▶ **Exercise aim**:
Word for word, restate the entries below from their first line through the line that contains "camera: 35 degrees right, 5 degrees up".

▶ **Data under study**:
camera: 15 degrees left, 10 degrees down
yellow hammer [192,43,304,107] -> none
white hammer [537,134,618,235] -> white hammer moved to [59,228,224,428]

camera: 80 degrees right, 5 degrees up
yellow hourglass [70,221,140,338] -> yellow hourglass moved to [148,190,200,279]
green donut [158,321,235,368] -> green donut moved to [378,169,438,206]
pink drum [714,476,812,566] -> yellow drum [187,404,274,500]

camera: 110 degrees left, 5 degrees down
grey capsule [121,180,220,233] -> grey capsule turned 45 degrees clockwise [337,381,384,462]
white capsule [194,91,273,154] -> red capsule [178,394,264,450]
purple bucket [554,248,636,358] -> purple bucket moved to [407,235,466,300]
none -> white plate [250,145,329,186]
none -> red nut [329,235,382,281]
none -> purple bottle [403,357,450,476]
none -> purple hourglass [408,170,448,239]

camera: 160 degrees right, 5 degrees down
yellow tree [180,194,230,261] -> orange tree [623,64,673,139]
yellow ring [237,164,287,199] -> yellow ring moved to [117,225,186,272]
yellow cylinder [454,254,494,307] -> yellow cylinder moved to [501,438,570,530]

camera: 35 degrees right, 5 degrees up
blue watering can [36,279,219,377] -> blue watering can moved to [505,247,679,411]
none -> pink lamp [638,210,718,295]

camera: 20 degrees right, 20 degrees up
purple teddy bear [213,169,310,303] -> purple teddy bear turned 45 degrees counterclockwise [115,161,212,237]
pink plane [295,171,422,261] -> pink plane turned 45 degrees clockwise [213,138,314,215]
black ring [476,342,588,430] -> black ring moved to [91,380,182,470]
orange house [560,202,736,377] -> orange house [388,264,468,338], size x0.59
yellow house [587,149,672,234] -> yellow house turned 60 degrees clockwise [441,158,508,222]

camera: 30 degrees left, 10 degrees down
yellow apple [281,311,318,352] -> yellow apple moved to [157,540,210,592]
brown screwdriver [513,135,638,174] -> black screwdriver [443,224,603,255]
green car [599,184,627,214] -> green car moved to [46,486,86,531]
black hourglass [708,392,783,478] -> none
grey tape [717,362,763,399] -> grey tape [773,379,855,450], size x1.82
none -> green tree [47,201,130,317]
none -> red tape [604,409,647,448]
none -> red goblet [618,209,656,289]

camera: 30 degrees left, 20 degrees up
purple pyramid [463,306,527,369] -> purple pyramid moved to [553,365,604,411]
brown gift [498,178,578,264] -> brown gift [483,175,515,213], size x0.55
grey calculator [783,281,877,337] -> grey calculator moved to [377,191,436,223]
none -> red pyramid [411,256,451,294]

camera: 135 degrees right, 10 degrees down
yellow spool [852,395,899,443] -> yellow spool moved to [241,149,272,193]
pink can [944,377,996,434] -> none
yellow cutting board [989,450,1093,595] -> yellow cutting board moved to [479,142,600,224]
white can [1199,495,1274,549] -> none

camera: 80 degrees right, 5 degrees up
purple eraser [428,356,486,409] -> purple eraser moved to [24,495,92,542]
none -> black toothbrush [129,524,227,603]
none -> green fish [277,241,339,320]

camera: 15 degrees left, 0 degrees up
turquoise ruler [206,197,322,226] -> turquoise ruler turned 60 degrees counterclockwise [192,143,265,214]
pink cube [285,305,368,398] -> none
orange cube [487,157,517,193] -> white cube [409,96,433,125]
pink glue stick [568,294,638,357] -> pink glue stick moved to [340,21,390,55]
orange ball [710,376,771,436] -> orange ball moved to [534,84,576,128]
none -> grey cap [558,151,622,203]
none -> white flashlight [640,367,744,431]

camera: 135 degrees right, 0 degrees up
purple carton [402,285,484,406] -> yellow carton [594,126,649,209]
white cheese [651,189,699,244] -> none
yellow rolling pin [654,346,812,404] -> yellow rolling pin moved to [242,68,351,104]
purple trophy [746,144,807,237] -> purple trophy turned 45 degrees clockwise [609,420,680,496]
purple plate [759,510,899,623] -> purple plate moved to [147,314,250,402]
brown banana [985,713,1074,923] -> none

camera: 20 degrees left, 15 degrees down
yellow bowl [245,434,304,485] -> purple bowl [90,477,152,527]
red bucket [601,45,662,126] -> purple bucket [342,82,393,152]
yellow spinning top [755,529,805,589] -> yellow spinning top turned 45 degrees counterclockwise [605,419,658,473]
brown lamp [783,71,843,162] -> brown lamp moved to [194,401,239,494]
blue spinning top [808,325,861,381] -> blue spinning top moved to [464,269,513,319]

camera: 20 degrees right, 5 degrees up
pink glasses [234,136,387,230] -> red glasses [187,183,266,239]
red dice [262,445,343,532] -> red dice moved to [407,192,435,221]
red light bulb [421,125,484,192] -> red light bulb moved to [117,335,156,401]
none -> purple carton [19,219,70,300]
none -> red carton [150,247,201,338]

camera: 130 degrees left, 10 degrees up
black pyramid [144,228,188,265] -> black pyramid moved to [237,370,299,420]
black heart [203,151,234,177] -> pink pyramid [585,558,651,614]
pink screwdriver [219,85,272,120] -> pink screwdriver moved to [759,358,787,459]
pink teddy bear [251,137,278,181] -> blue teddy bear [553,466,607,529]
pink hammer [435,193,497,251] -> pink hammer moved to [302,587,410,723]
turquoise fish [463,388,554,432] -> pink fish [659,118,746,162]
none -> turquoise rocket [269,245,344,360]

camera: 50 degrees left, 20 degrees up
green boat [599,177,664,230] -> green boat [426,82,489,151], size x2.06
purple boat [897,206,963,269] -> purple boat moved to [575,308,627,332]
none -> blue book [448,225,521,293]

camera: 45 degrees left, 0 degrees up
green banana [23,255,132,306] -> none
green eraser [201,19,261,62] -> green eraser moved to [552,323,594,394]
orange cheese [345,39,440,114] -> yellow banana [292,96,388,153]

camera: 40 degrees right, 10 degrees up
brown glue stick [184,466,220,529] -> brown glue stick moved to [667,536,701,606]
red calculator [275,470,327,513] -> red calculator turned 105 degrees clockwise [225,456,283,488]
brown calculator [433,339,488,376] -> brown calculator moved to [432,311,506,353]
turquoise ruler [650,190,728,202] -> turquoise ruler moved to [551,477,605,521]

▶ **Solution to the exercise**:
camera: 15 degrees left, 10 degrees down
yellow hammer [192,43,304,107] -> none
white hammer [537,134,618,235] -> white hammer moved to [59,228,224,428]

camera: 80 degrees right, 5 degrees up
yellow hourglass [70,221,140,338] -> yellow hourglass moved to [148,190,200,279]
green donut [158,321,235,368] -> green donut moved to [378,169,438,206]
pink drum [714,476,812,566] -> yellow drum [187,404,274,500]

camera: 110 degrees left, 5 degrees down
grey capsule [121,180,220,233] -> grey capsule turned 45 degrees clockwise [337,381,384,462]
white capsule [194,91,273,154] -> red capsule [178,394,264,450]
purple bucket [554,248,636,358] -> purple bucket moved to [407,235,466,300]
none -> white plate [250,145,329,186]
none -> red nut [329,235,382,281]
none -> purple bottle [403,357,450,476]
none -> purple hourglass [408,170,448,239]

camera: 160 degrees right, 5 degrees down
yellow tree [180,194,230,261] -> orange tree [623,64,673,139]
yellow ring [237,164,287,199] -> yellow ring moved to [117,225,186,272]
yellow cylinder [454,254,494,307] -> yellow cylinder moved to [501,438,570,530]

camera: 35 degrees right, 5 degrees up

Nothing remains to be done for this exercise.